**Exercise brief**:
List every line of the data below that contains the string "rotated", copying each line in full. Matching is case-sensitive.

[Start of Working data]

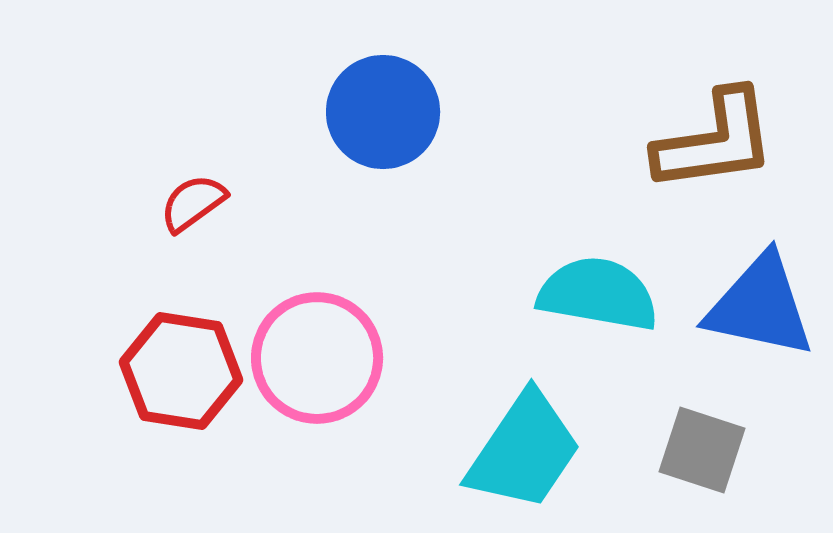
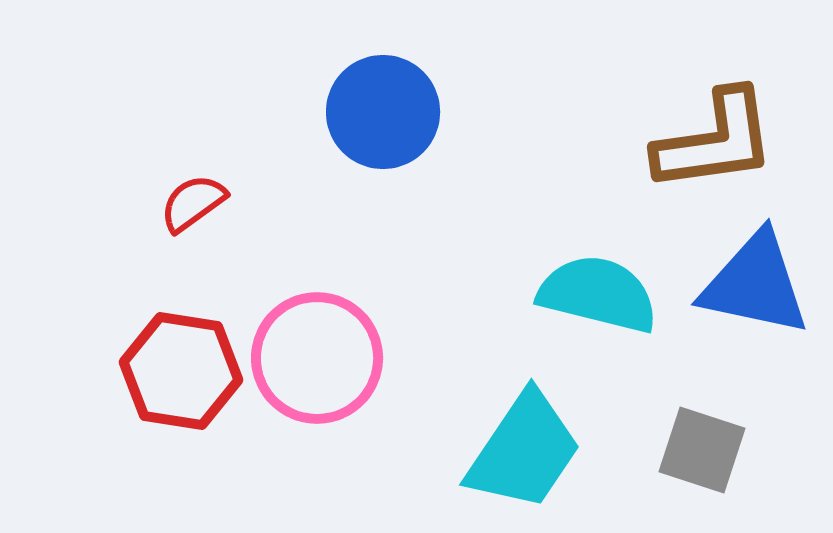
cyan semicircle: rotated 4 degrees clockwise
blue triangle: moved 5 px left, 22 px up
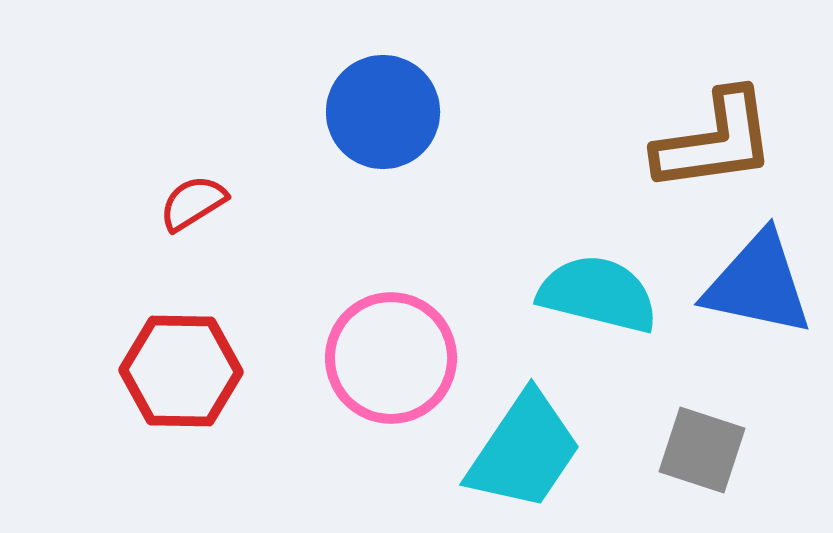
red semicircle: rotated 4 degrees clockwise
blue triangle: moved 3 px right
pink circle: moved 74 px right
red hexagon: rotated 8 degrees counterclockwise
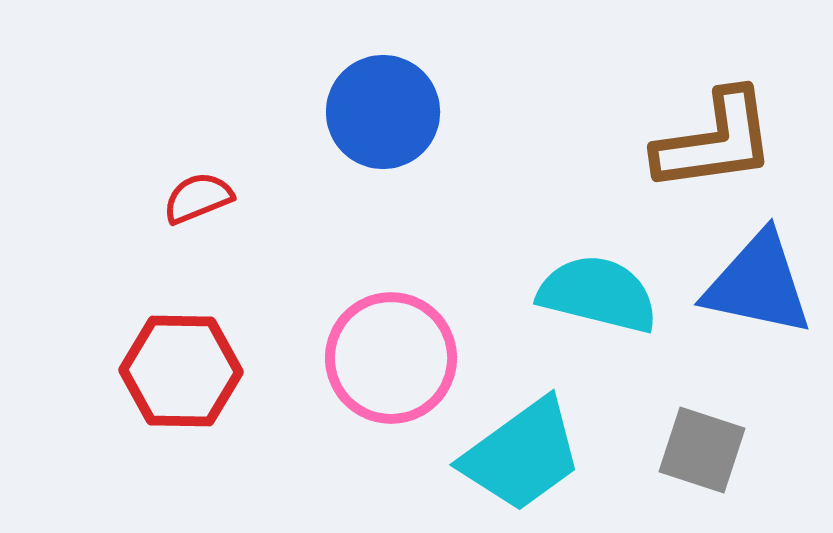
red semicircle: moved 5 px right, 5 px up; rotated 10 degrees clockwise
cyan trapezoid: moved 2 px left, 4 px down; rotated 20 degrees clockwise
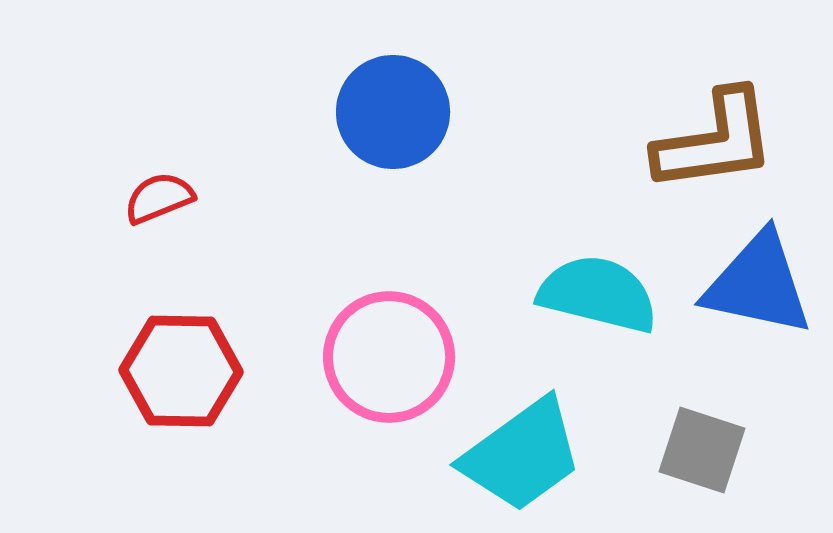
blue circle: moved 10 px right
red semicircle: moved 39 px left
pink circle: moved 2 px left, 1 px up
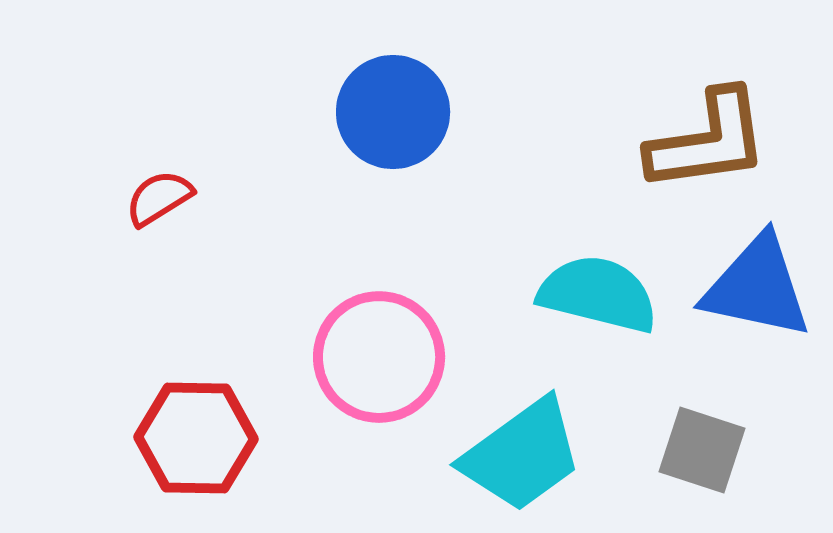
brown L-shape: moved 7 px left
red semicircle: rotated 10 degrees counterclockwise
blue triangle: moved 1 px left, 3 px down
pink circle: moved 10 px left
red hexagon: moved 15 px right, 67 px down
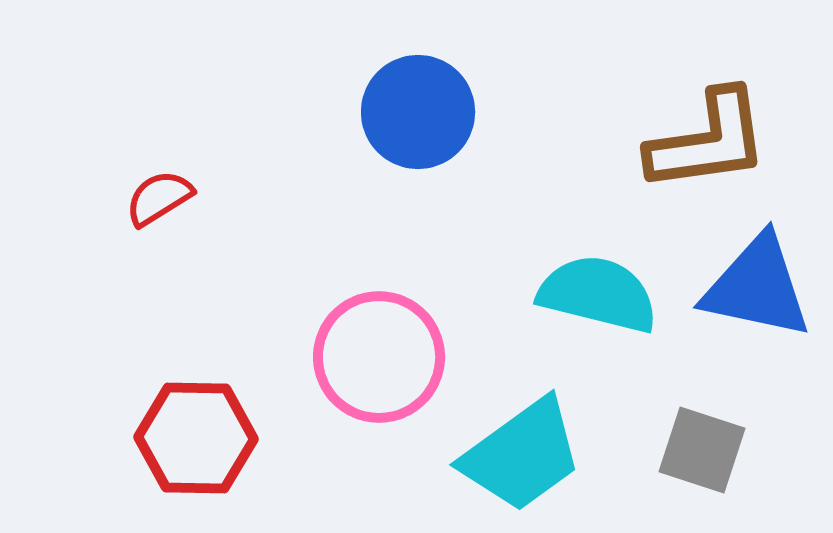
blue circle: moved 25 px right
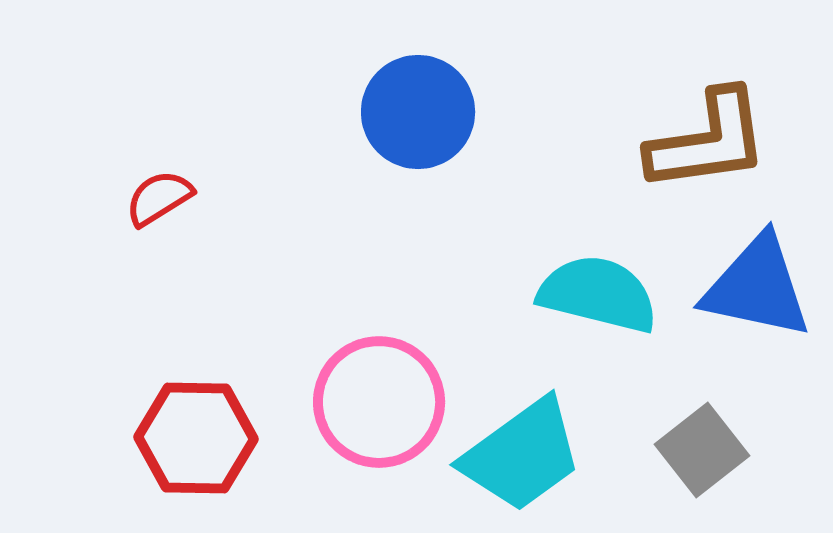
pink circle: moved 45 px down
gray square: rotated 34 degrees clockwise
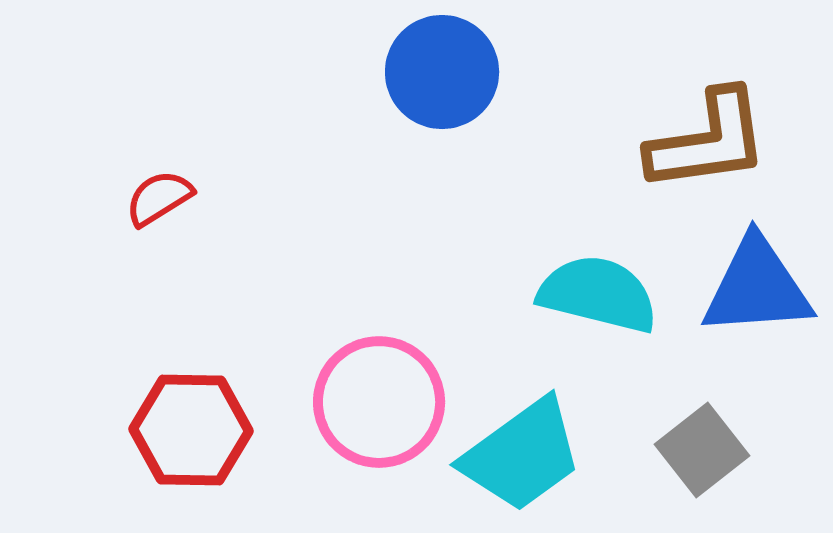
blue circle: moved 24 px right, 40 px up
blue triangle: rotated 16 degrees counterclockwise
red hexagon: moved 5 px left, 8 px up
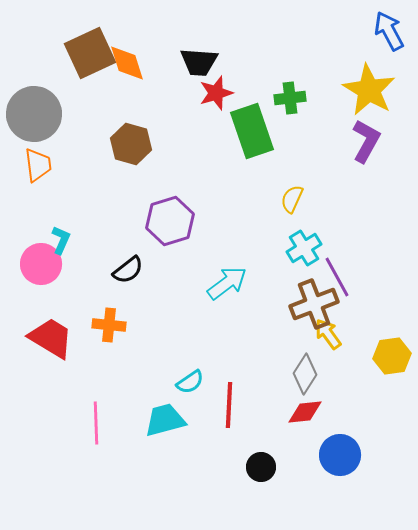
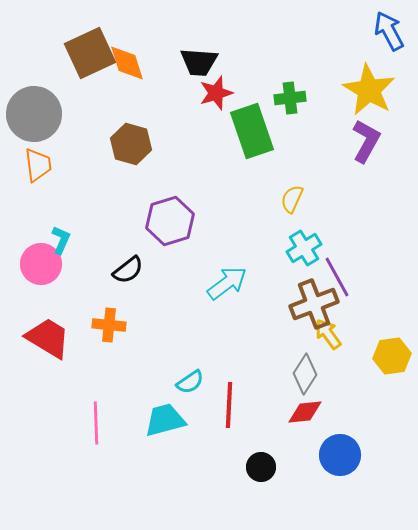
red trapezoid: moved 3 px left
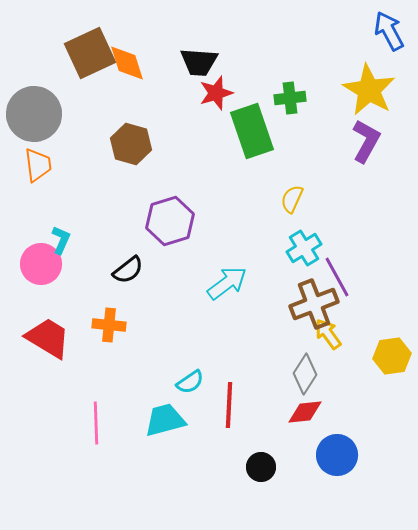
blue circle: moved 3 px left
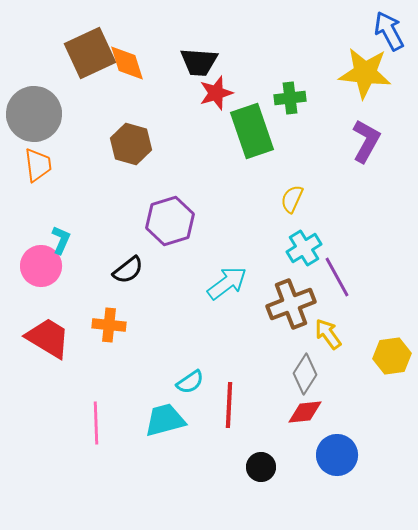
yellow star: moved 4 px left, 17 px up; rotated 24 degrees counterclockwise
pink circle: moved 2 px down
brown cross: moved 23 px left
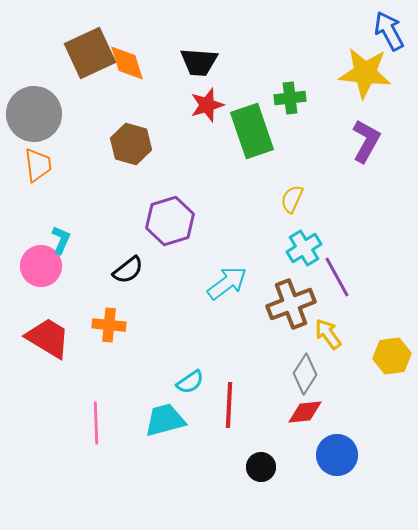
red star: moved 9 px left, 12 px down
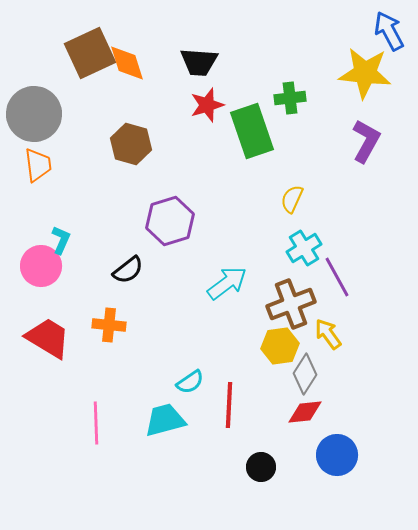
yellow hexagon: moved 112 px left, 10 px up
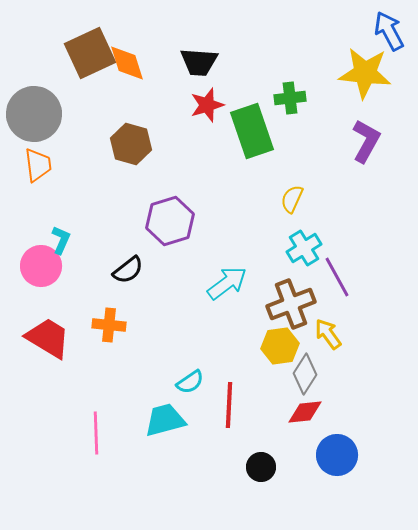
pink line: moved 10 px down
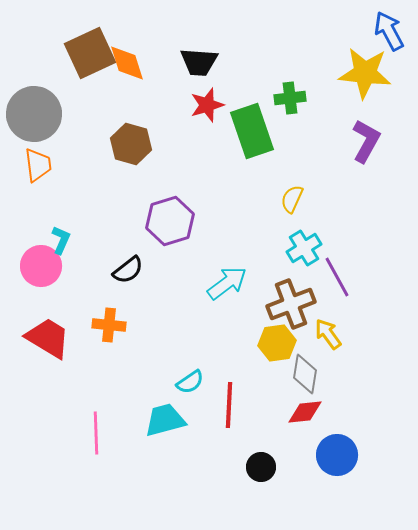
yellow hexagon: moved 3 px left, 3 px up
gray diamond: rotated 24 degrees counterclockwise
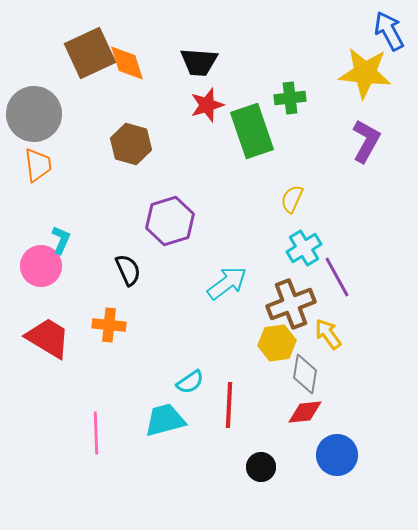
black semicircle: rotated 76 degrees counterclockwise
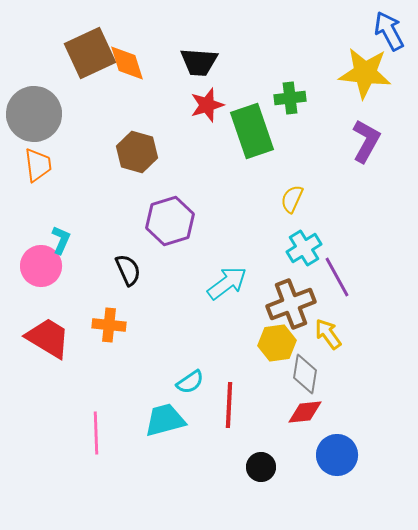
brown hexagon: moved 6 px right, 8 px down
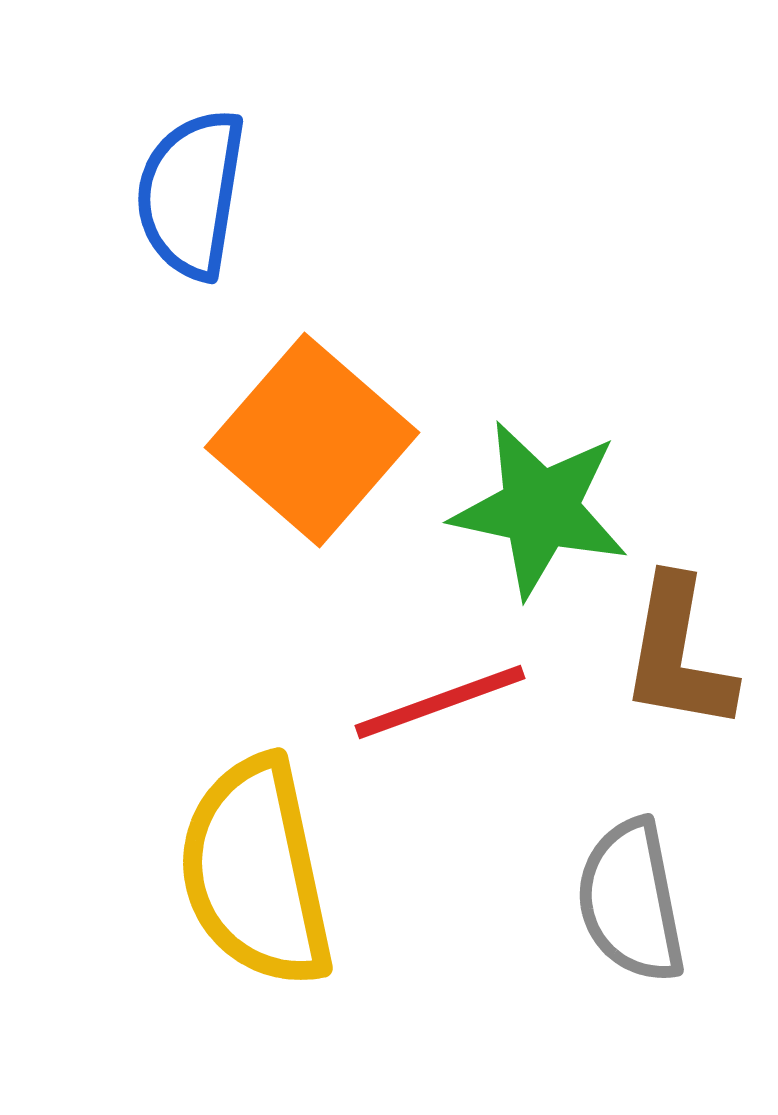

[End of Working data]

**Result of this exercise**:
cyan semicircle: rotated 4 degrees clockwise
red semicircle: rotated 4 degrees clockwise
red hexagon: rotated 8 degrees counterclockwise
red semicircle: moved 5 px right, 5 px up; rotated 10 degrees clockwise
cyan trapezoid: moved 2 px left, 4 px down; rotated 20 degrees clockwise
red semicircle: rotated 10 degrees counterclockwise
gray square: rotated 34 degrees clockwise
blue triangle: rotated 16 degrees counterclockwise
yellow star: moved 4 px left, 17 px up; rotated 24 degrees counterclockwise
gray diamond: rotated 24 degrees counterclockwise
black semicircle: rotated 76 degrees counterclockwise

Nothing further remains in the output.